▶ [Problem to work on]
Search the data for the word "RADIO" and copy every line where it occurs.

───── Working data ─────

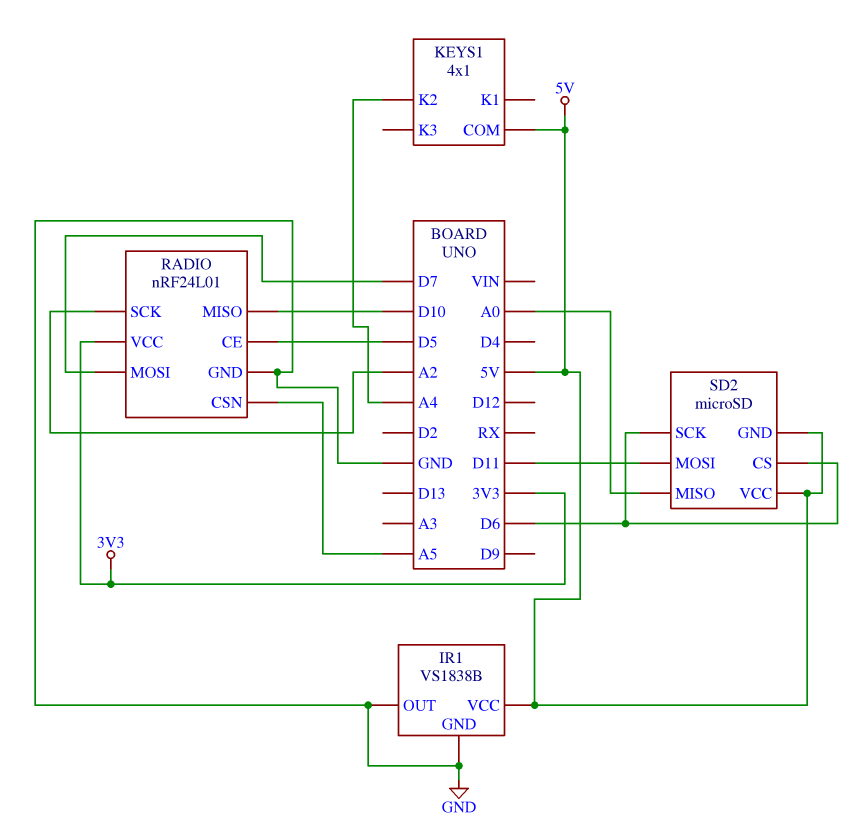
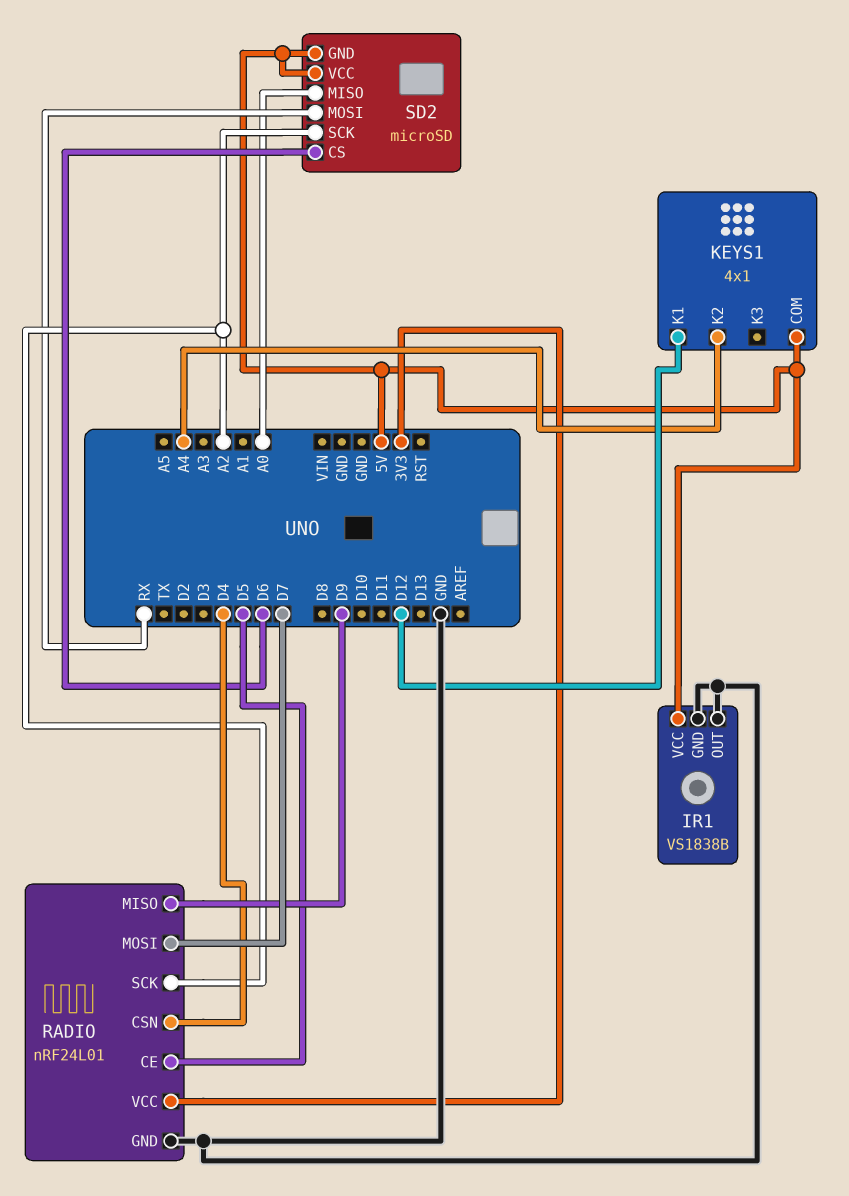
KEYS1 pin K1: none -> D12
RADIO pin CSN: A5 -> D4
RADIO pin MISO: D10 -> D9
SD2 pin MOSI: D11 -> RX
SD2 pin SCK: D6 -> A2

─────

▶ [Written response]
RADIO pin CSN: A5 -> D4
RADIO pin MISO: D10 -> D9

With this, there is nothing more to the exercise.